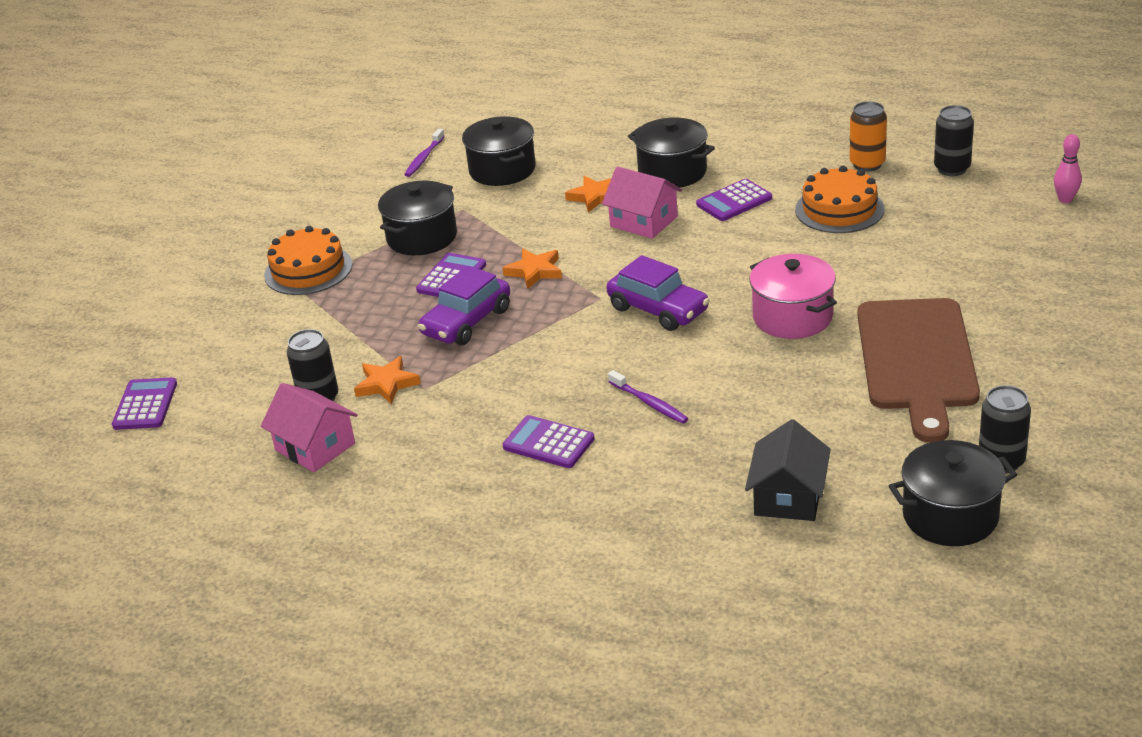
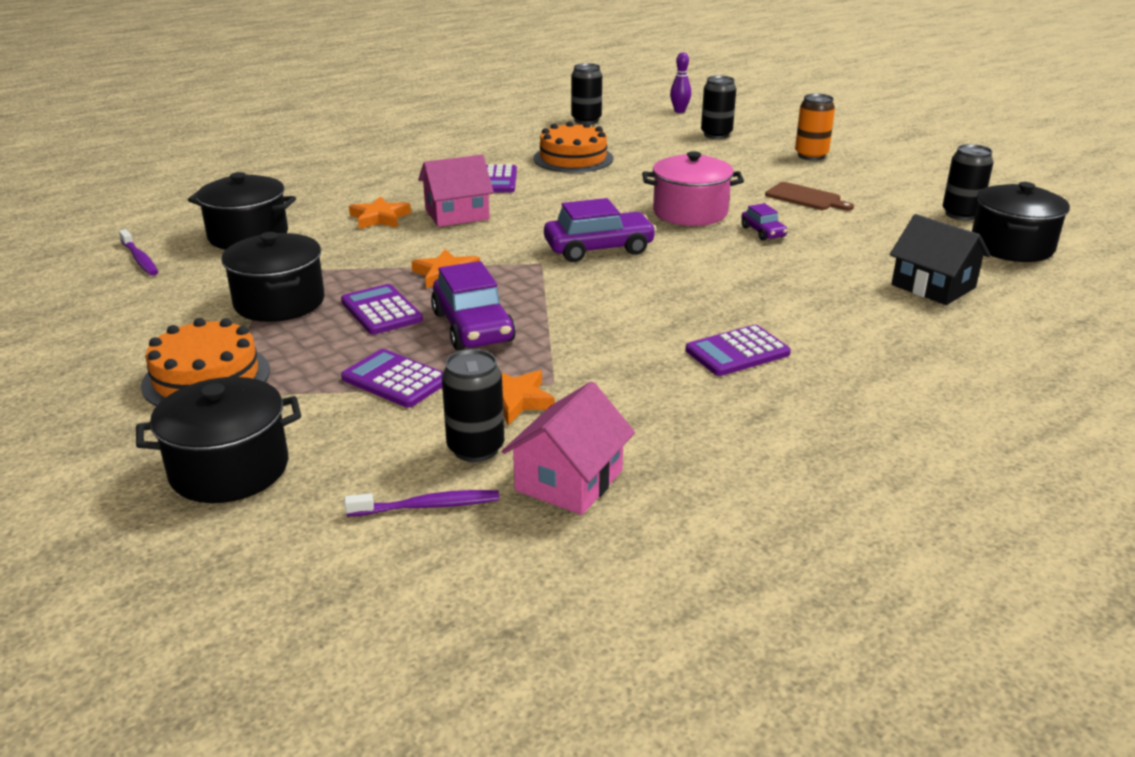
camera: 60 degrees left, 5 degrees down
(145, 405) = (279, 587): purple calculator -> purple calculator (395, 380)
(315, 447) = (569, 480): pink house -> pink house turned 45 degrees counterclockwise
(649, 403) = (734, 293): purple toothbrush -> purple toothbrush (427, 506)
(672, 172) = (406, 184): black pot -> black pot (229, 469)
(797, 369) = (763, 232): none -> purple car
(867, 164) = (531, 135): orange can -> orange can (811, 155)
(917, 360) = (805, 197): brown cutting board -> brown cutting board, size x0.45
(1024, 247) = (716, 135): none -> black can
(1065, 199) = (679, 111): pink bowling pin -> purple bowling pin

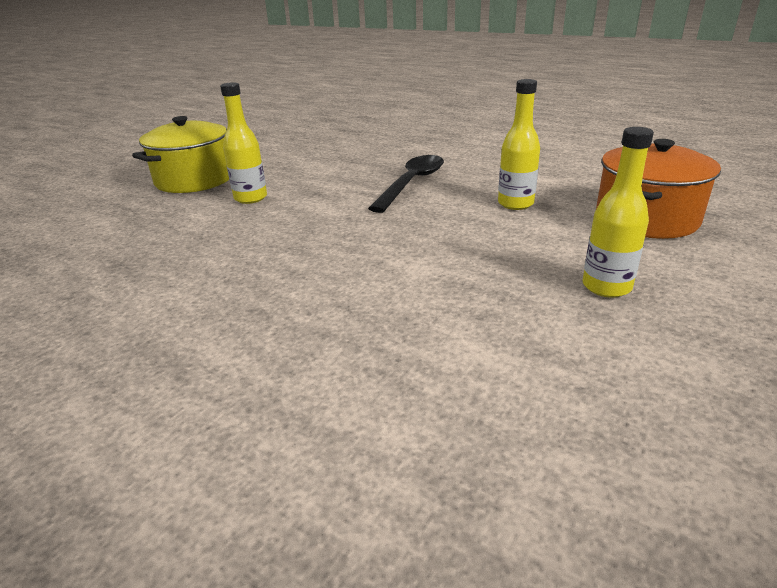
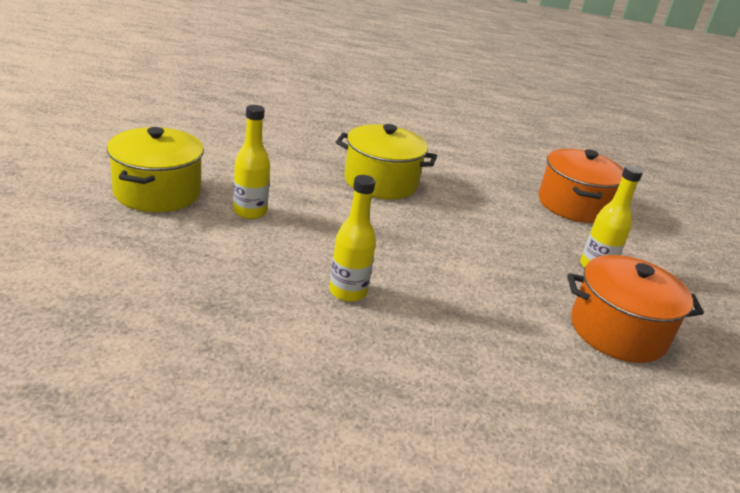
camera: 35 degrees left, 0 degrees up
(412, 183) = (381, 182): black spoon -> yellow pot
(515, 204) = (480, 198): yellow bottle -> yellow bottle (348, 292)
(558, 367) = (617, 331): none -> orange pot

==

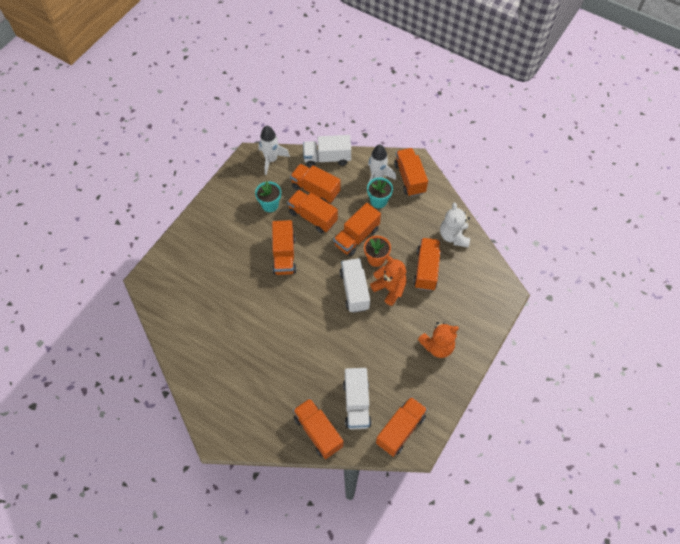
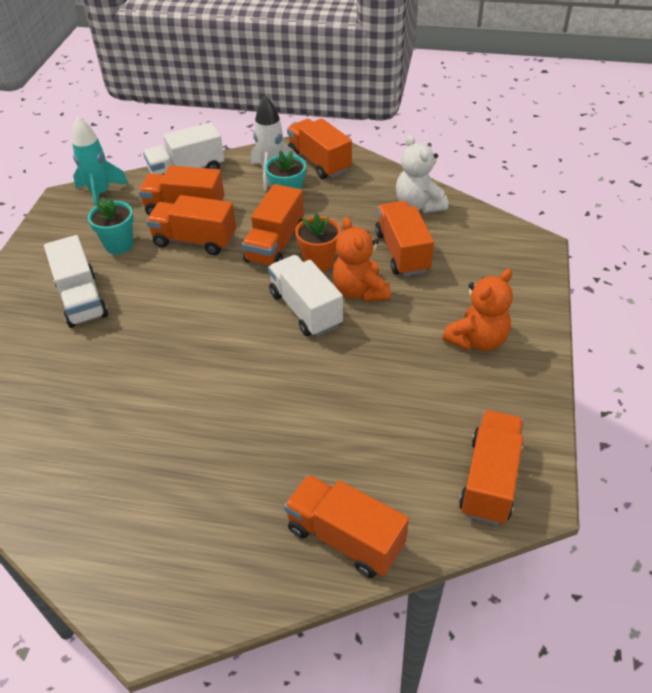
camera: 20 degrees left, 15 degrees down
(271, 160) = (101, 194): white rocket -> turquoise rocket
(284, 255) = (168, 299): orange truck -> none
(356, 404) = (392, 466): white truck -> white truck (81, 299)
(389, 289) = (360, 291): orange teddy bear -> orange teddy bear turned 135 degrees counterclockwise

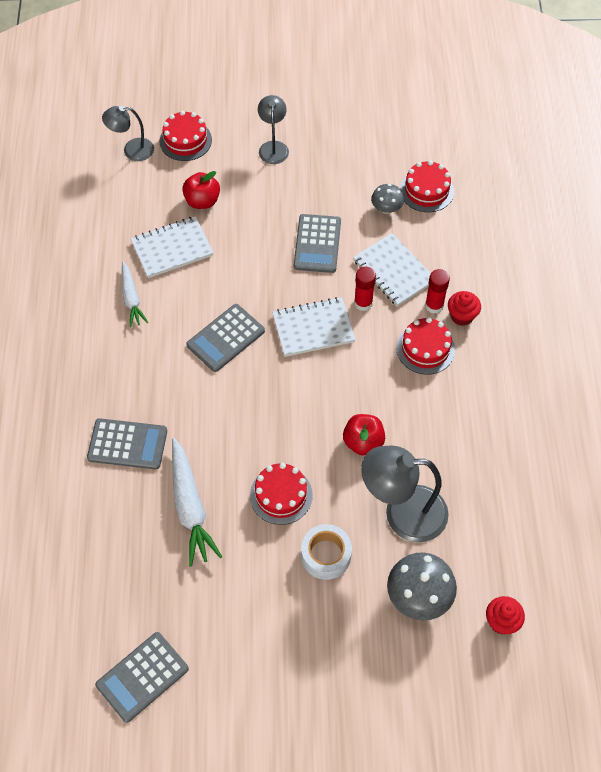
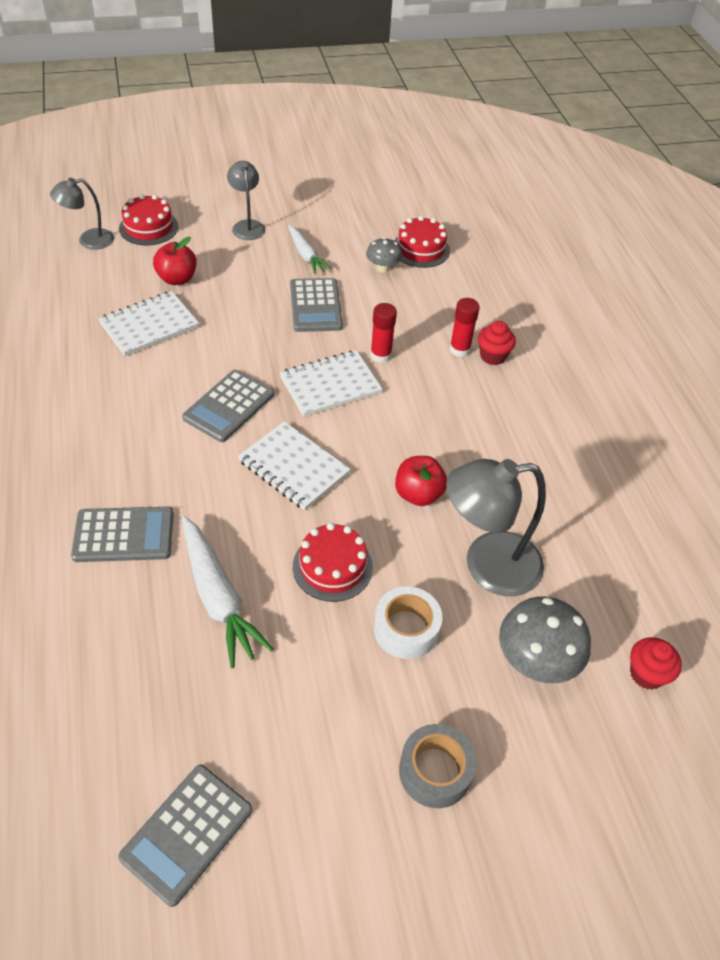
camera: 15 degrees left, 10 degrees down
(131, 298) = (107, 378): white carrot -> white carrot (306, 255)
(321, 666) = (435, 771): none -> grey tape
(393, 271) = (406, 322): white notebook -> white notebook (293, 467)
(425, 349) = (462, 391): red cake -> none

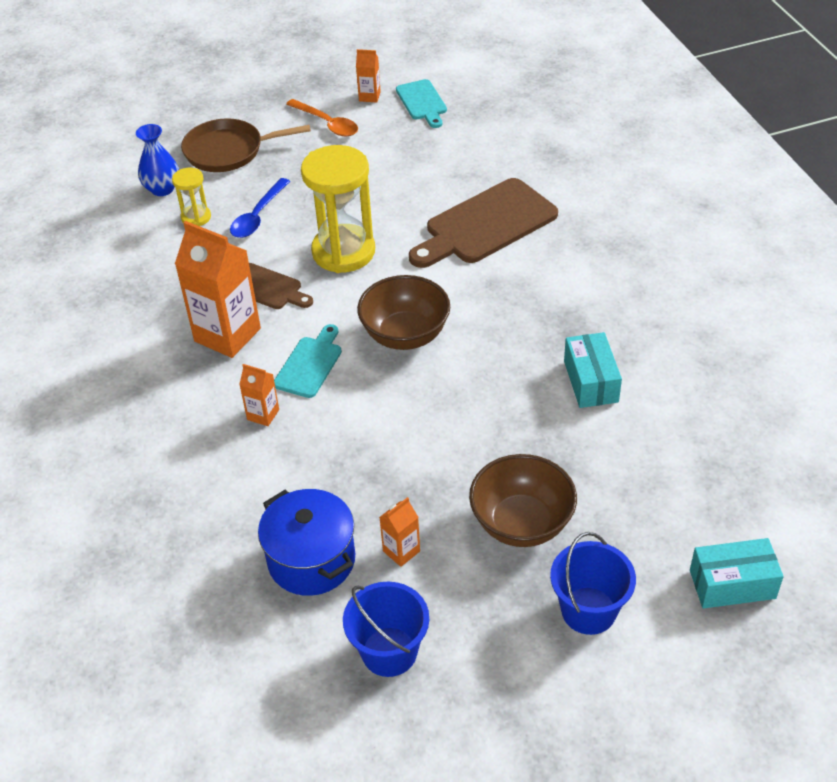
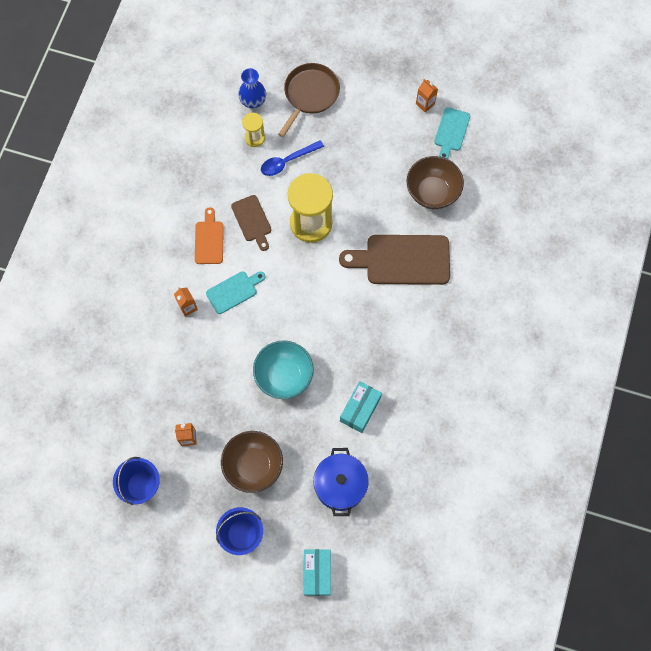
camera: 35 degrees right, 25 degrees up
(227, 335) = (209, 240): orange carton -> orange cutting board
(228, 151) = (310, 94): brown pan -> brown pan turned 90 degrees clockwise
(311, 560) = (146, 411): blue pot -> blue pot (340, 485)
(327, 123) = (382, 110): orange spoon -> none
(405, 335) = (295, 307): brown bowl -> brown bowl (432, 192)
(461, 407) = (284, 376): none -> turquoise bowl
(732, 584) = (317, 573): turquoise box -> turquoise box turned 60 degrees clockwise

Required work
Everything above from the line containing "(867, 164) = (531, 135): orange" through the line containing "(558, 367) = (617, 331): none -> orange pot" must be repeated exactly, and the pictures must be left out.

Written reply
(867, 164) = (531, 135): orange can -> orange can (811, 155)
(917, 360) = (805, 197): brown cutting board -> brown cutting board, size x0.45
(1024, 247) = (716, 135): none -> black can
(1065, 199) = (679, 111): pink bowling pin -> purple bowling pin

camera: 35 degrees left, 0 degrees up
(412, 183) = (381, 182): black spoon -> yellow pot
(515, 204) = (480, 198): yellow bottle -> yellow bottle (348, 292)
(558, 367) = (617, 331): none -> orange pot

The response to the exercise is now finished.